## DIRECTIONS FOR THIS TASK
If a line in the listing below includes the word "ball", pick it out.

DATA LISTING START

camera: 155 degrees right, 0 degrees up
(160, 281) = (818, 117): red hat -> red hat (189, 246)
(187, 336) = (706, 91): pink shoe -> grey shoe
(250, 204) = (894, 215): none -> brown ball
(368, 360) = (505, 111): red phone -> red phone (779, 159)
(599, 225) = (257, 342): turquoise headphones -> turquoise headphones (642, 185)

DATA LISTING END
DATA LISTING START

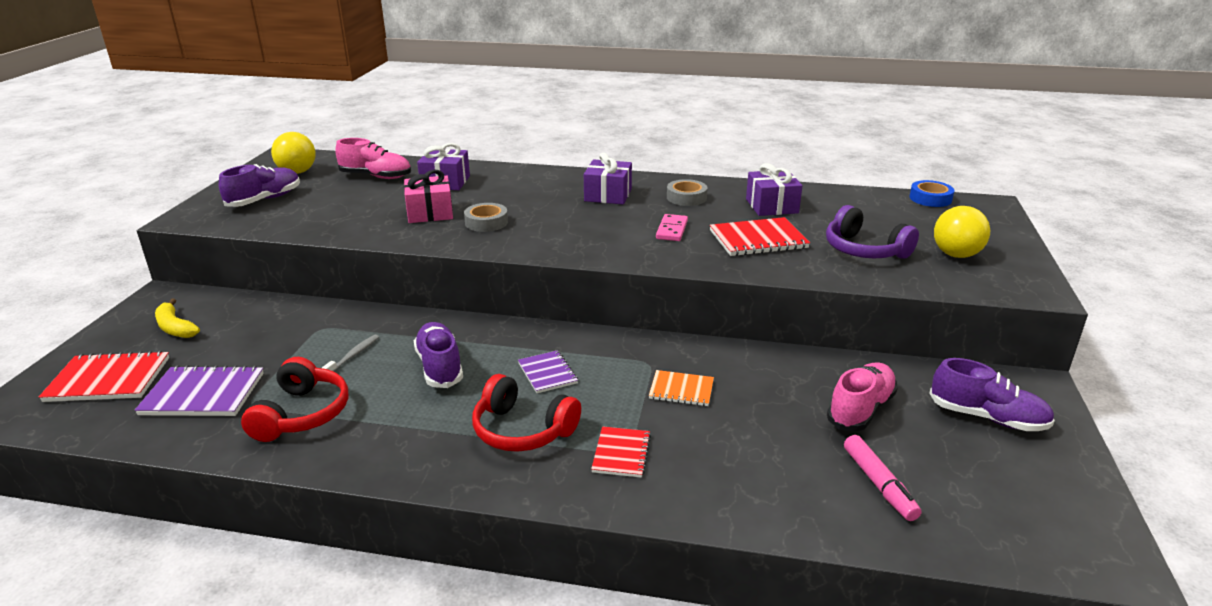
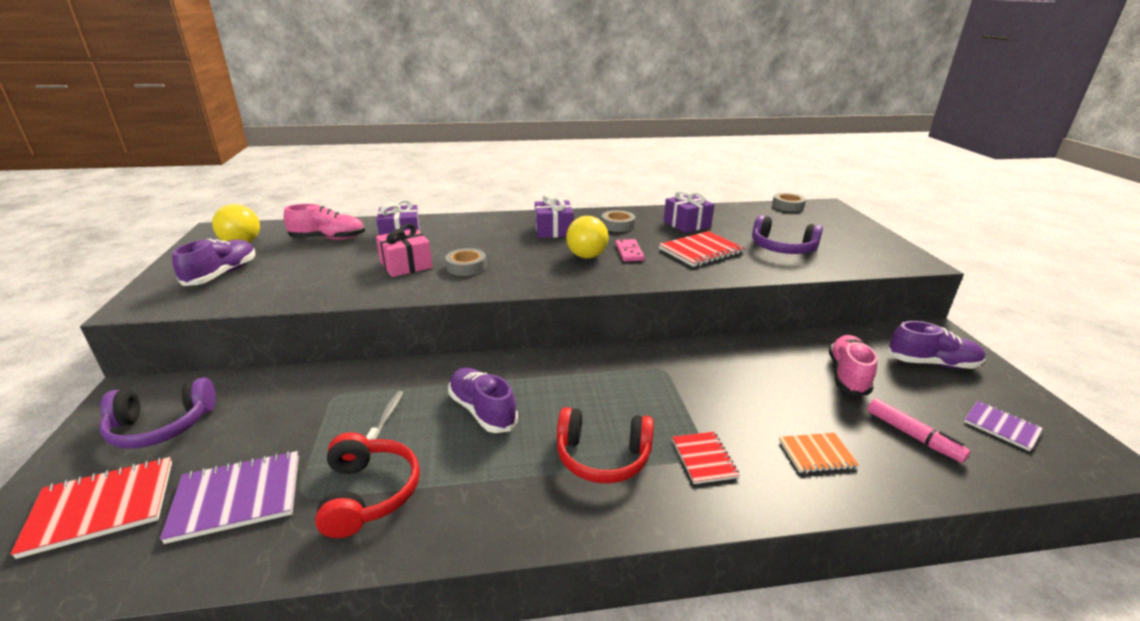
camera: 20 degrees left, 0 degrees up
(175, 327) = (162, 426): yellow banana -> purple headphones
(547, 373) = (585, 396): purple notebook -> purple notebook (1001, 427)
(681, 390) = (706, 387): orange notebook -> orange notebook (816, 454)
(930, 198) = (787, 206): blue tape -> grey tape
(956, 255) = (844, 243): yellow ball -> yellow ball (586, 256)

DATA LISTING END

## SOLVED EXERCISE
(250, 204) = (894, 215): none -> brown ball
(956, 255) = (844, 243): yellow ball -> yellow ball (586, 256)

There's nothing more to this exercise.